* [What this task involves] Reproduce nothing but the closing run of lines: the line with "U3 pin IN: none -> VBUS" and each line that follows it to the end of the data.

* [Data in this exercise]
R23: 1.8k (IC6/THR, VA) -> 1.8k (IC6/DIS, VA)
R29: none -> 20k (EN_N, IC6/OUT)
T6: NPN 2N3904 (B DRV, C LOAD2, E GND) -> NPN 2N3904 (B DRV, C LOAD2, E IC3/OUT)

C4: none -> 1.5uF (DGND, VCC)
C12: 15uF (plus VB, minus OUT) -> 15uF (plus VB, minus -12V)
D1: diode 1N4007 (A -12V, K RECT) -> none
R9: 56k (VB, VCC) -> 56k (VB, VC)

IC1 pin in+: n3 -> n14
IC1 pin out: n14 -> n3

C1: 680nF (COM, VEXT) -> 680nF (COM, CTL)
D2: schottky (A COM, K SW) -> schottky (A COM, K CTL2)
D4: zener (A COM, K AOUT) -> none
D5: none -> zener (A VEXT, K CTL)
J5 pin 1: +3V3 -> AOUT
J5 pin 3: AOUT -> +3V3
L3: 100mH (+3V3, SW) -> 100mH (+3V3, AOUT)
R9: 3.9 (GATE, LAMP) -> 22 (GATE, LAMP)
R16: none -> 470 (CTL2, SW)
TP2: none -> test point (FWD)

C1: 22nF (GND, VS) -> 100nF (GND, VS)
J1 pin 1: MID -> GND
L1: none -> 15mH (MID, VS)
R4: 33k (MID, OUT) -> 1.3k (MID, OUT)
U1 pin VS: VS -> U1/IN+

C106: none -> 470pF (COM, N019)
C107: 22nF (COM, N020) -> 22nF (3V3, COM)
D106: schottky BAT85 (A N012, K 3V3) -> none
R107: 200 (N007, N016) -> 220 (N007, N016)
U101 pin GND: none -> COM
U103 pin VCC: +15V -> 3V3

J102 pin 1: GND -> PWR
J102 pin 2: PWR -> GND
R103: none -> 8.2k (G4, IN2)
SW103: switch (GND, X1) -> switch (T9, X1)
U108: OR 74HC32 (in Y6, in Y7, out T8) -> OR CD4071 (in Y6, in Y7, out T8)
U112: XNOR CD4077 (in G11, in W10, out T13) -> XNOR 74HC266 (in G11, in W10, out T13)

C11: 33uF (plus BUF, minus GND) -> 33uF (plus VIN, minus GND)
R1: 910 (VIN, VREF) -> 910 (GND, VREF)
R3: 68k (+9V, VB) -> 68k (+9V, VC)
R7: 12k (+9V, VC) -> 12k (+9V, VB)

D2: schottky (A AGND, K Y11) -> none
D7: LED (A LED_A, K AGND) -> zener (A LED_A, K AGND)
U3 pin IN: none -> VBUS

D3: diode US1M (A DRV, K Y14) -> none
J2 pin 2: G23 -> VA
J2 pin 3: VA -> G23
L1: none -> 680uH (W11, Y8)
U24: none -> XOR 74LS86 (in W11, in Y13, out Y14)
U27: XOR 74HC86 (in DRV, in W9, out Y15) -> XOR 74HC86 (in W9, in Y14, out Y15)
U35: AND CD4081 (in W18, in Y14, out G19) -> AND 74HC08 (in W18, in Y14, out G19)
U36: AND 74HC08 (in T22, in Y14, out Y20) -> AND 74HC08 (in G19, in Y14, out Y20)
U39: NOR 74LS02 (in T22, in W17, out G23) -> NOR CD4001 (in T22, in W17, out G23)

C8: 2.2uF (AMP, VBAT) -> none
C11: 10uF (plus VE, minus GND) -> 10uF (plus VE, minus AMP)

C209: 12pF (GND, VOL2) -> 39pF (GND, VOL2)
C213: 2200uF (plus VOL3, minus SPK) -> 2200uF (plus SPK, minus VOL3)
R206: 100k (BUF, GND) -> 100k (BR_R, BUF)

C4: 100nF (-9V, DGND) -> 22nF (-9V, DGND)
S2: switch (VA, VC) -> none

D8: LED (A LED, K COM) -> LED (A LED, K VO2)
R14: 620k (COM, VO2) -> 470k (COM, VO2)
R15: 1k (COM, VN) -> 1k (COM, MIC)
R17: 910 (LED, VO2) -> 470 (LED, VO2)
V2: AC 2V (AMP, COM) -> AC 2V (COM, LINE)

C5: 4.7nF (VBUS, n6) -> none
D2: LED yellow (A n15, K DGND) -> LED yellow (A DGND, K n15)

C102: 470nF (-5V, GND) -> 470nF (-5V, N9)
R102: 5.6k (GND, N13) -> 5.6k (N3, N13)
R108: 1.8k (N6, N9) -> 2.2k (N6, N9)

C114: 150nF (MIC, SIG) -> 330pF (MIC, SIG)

* [Answer space]
U3 pin IN: none -> VBUS

D3: diode US1M (A DRV, K Y14) -> none
J2 pin 2: G23 -> VA
J2 pin 3: VA -> G23
L1: none -> 680uH (W11, Y8)
U24: none -> XOR 74LS86 (in W11, in Y13, out Y14)
U27: XOR 74HC86 (in DRV, in W9, out Y15) -> XOR 74HC86 (in W9, in Y14, out Y15)
U35: AND CD4081 (in W18, in Y14, out G19) -> AND 74HC08 (in W18, in Y14, out G19)
U36: AND 74HC08 (in T22, in Y14, out Y20) -> AND 74HC08 (in G19, in Y14, out Y20)
U39: NOR 74LS02 (in T22, in W17, out G23) -> NOR CD4001 (in T22, in W17, out G23)

C8: 2.2uF (AMP, VBAT) -> none
C11: 10uF (plus VE, minus GND) -> 10uF (plus VE, minus AMP)

C209: 12pF (GND, VOL2) -> 39pF (GND, VOL2)
C213: 2200uF (plus VOL3, minus SPK) -> 2200uF (plus SPK, minus VOL3)
R206: 100k (BUF, GND) -> 100k (BR_R, BUF)

C4: 100nF (-9V, DGND) -> 22nF (-9V, DGND)
S2: switch (VA, VC) -> none

D8: LED (A LED, K COM) -> LED (A LED, K VO2)
R14: 620k (COM, VO2) -> 470k (COM, VO2)
R15: 1k (COM, VN) -> 1k (COM, MIC)
R17: 910 (LED, VO2) -> 470 (LED, VO2)
V2: AC 2V (AMP, COM) -> AC 2V (COM, LINE)

C5: 4.7nF (VBUS, n6) -> none
D2: LED yellow (A n15, K DGND) -> LED yellow (A DGND, K n15)

C102: 470nF (-5V, GND) -> 470nF (-5V, N9)
R102: 5.6k (GND, N13) -> 5.6k (N3, N13)
R108: 1.8k (N6, N9) -> 2.2k (N6, N9)

C114: 150nF (MIC, SIG) -> 330pF (MIC, SIG)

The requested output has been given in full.